(Required work)
Tally every line in the listing that holds the string "heart", then state the total and nothing more.

(Records provided)
Start of Block

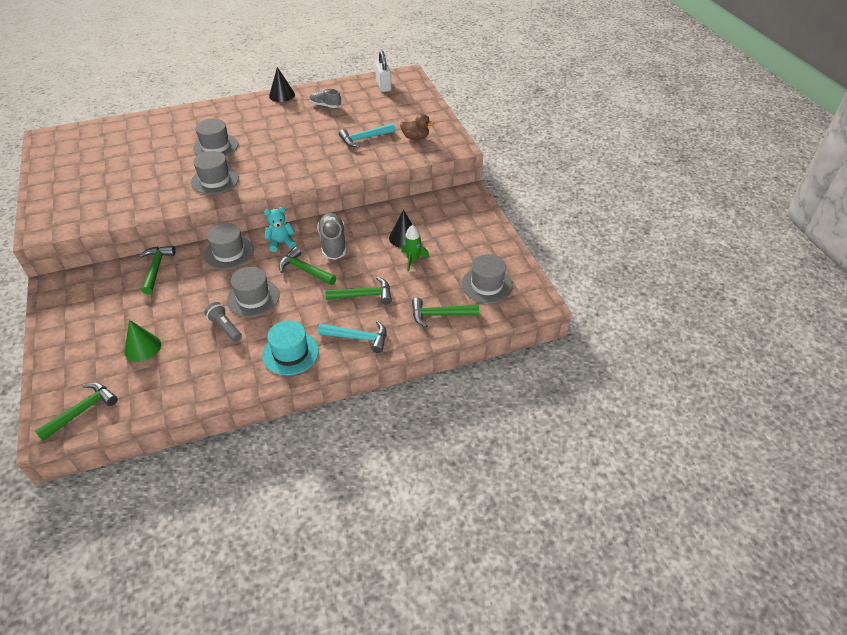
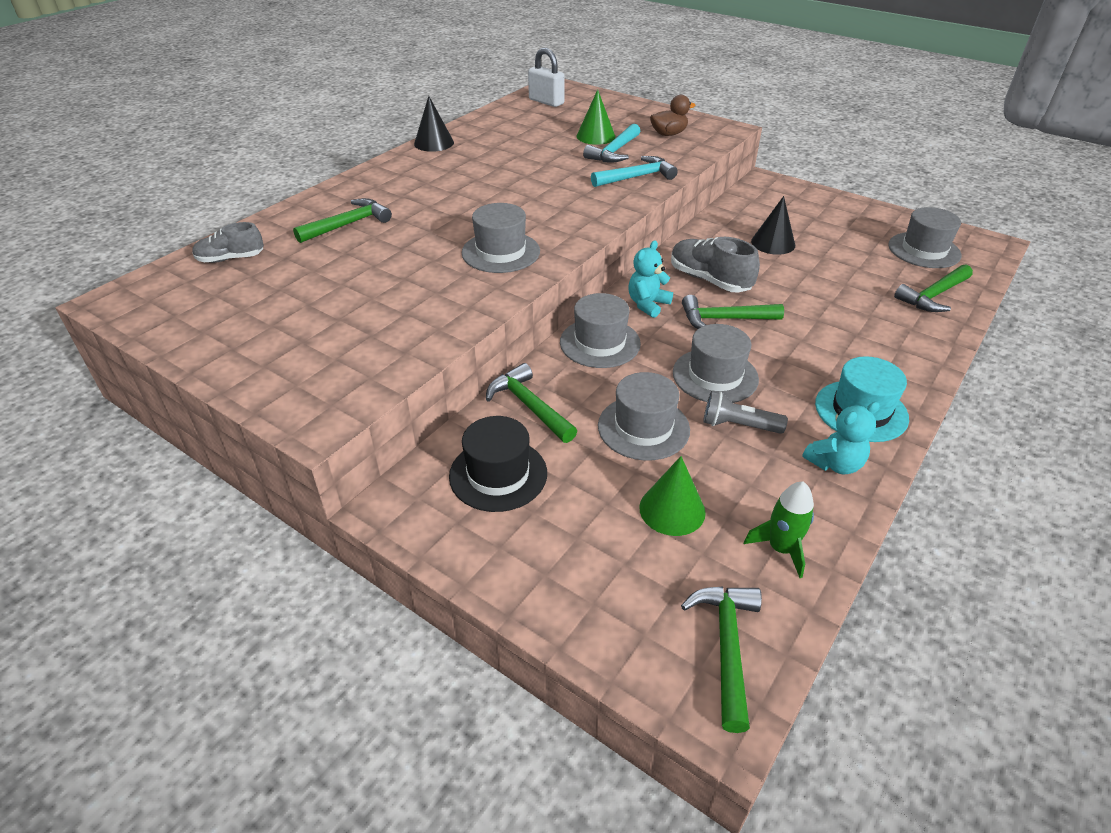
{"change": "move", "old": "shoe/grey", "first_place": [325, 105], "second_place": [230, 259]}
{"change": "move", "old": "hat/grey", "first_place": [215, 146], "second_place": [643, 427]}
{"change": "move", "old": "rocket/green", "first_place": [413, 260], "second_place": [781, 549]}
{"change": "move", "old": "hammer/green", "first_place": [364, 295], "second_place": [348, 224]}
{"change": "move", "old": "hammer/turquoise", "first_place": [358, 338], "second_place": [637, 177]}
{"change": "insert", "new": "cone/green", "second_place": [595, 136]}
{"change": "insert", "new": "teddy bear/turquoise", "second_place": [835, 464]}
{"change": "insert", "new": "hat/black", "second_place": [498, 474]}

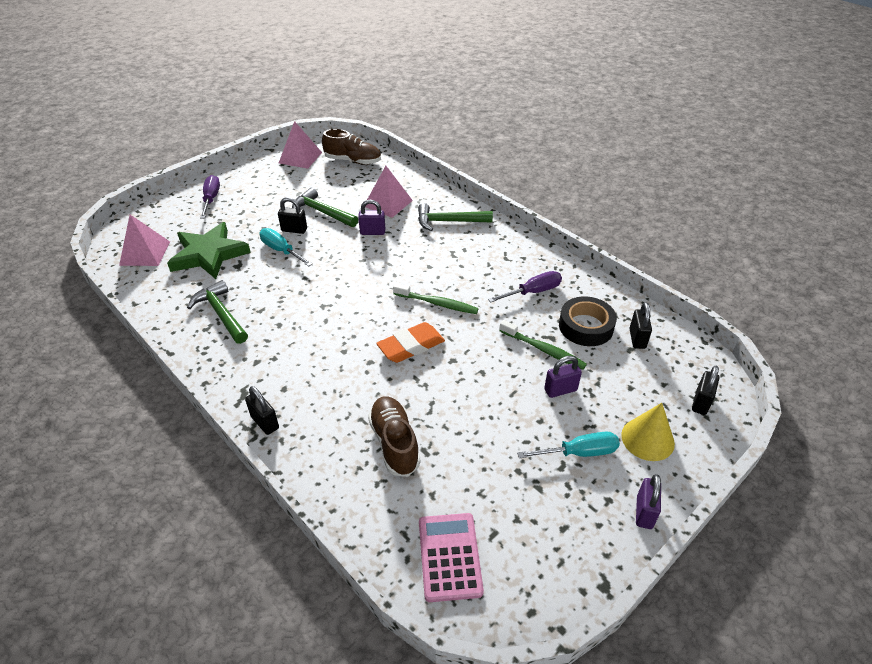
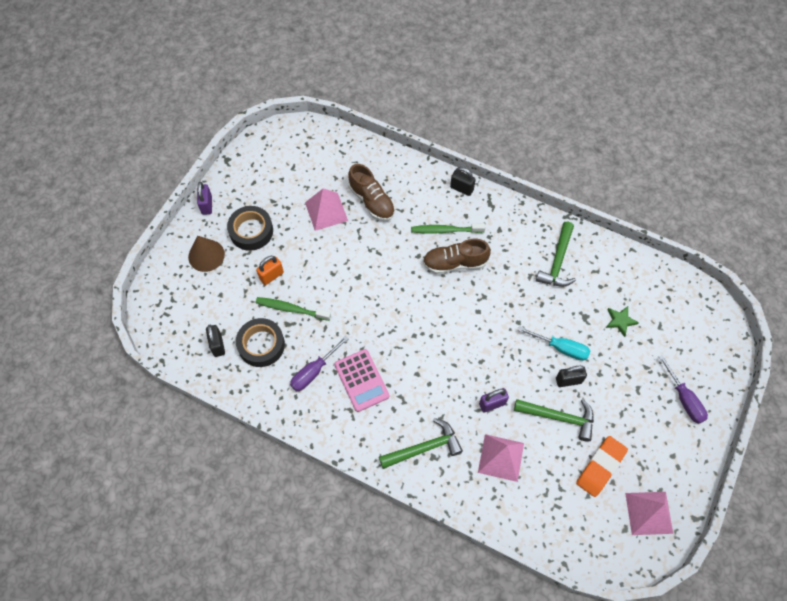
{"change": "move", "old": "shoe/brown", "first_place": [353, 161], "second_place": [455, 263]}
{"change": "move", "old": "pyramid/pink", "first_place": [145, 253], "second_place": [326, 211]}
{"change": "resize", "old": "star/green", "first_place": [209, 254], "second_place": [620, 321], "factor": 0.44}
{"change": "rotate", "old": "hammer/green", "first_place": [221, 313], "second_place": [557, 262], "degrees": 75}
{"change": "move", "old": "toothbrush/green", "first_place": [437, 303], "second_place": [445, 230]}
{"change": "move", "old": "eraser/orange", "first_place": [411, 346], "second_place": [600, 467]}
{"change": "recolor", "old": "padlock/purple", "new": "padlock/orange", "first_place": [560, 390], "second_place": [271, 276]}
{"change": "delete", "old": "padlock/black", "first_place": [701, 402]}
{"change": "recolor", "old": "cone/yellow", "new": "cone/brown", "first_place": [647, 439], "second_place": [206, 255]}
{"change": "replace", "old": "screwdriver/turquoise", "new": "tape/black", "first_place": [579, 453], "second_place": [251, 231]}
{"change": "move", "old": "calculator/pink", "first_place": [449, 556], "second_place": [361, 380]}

End of Block
Start of Block

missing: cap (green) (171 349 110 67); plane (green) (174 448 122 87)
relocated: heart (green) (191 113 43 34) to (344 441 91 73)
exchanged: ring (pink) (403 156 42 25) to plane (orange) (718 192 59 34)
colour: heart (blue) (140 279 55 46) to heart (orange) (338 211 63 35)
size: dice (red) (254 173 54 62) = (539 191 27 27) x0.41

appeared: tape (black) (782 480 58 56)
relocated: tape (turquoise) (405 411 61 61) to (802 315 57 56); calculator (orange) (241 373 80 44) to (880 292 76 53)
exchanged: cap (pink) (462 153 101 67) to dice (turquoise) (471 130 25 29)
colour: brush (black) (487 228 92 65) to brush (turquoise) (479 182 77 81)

End of Block
Start of Block

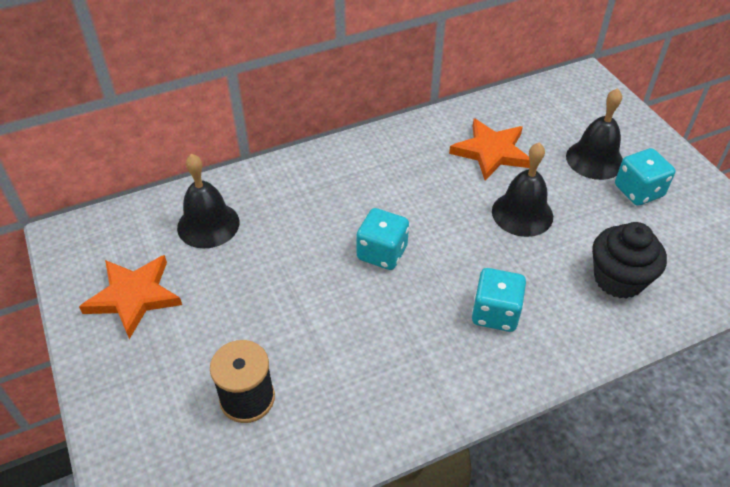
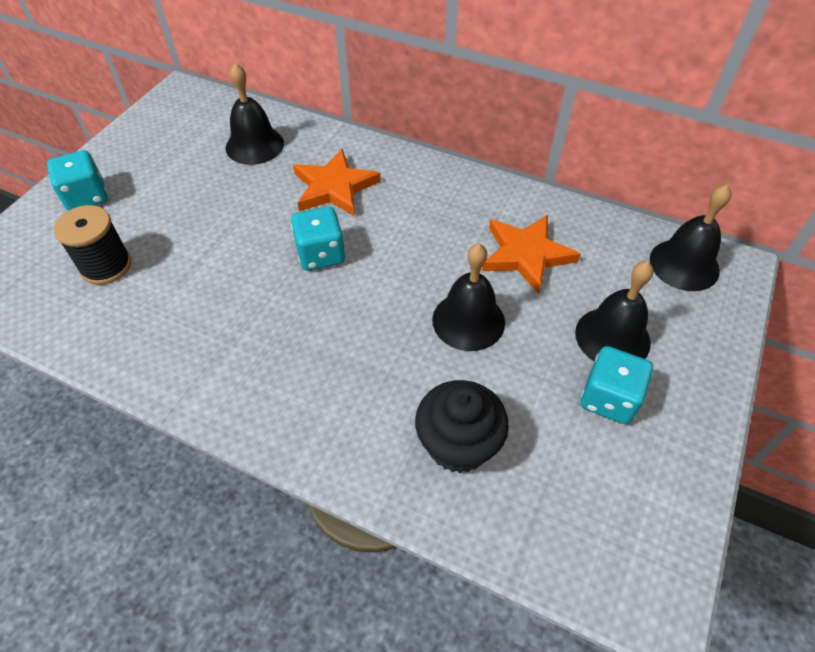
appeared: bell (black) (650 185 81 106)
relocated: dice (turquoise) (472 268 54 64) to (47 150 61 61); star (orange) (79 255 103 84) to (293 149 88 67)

End of Block

(Reply to the exercise)
2